Your task is to copy the stretch of lines in the records below that begins with the line containing "orange pencil: 0 -> 1" and ends with the line containing "white pencil: 5 -> 3", exactly as written, with nothing added.

Dataset records:
+++++
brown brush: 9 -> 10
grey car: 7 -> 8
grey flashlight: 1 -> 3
+++++
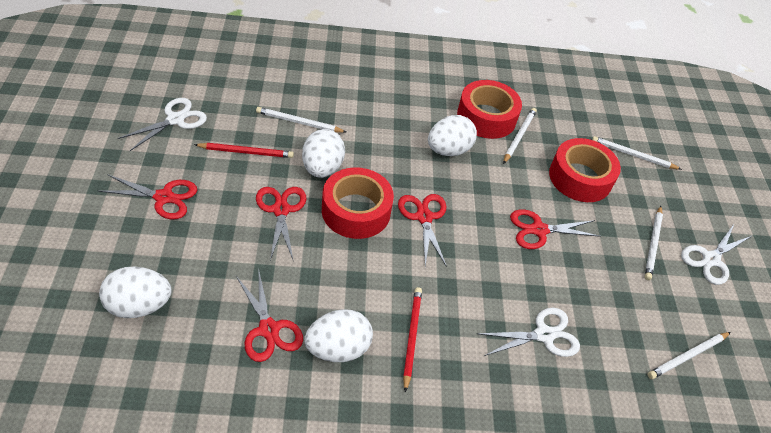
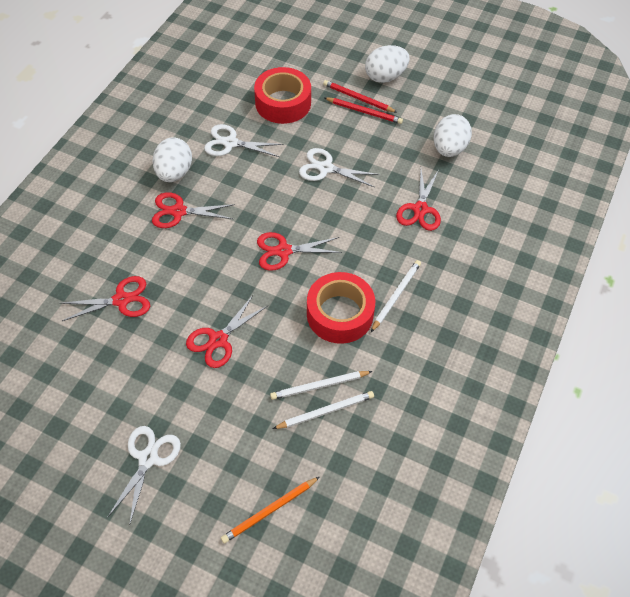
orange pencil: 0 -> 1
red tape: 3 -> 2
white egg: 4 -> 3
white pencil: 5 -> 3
+++++
Task answer:
orange pencil: 0 -> 1
red tape: 3 -> 2
white egg: 4 -> 3
white pencil: 5 -> 3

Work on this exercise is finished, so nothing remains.